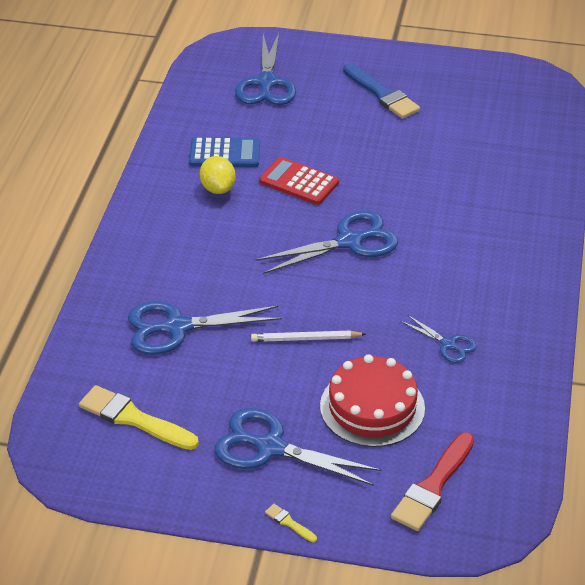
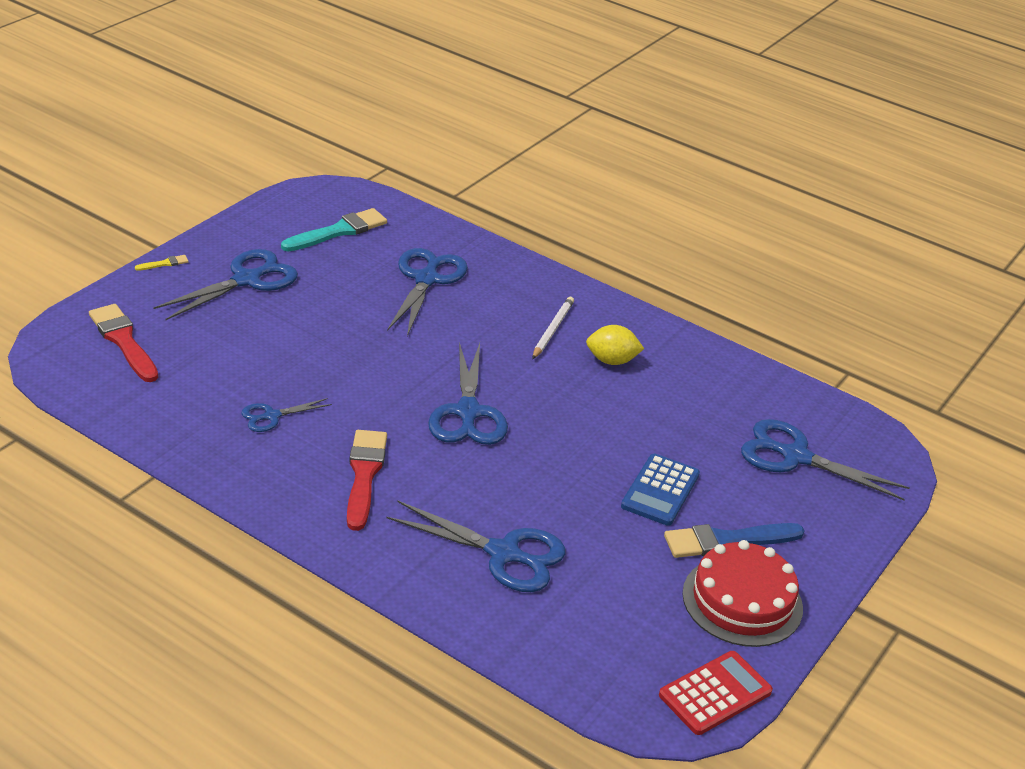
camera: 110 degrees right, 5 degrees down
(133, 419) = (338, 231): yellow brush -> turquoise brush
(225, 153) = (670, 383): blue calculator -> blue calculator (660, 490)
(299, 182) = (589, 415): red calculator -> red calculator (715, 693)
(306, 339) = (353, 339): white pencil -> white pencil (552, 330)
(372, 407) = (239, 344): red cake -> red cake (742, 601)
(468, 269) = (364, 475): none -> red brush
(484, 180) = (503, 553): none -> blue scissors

————

WHAT IS REQUIRED:
Scan the records for the string "none" and show every line that contains it.

WRITTEN SOLUTION:
(468, 269) = (364, 475): none -> red brush
(484, 180) = (503, 553): none -> blue scissors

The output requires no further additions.